*TASK DETAILS*:
Return the lines below in which the string "none" occurs.

Stored records:
————————
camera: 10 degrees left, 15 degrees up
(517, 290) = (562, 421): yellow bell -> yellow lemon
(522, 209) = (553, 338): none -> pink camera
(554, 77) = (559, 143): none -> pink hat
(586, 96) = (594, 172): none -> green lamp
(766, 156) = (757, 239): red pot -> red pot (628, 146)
————————
*EXERCISE RESPONSE*:
(522, 209) = (553, 338): none -> pink camera
(554, 77) = (559, 143): none -> pink hat
(586, 96) = (594, 172): none -> green lamp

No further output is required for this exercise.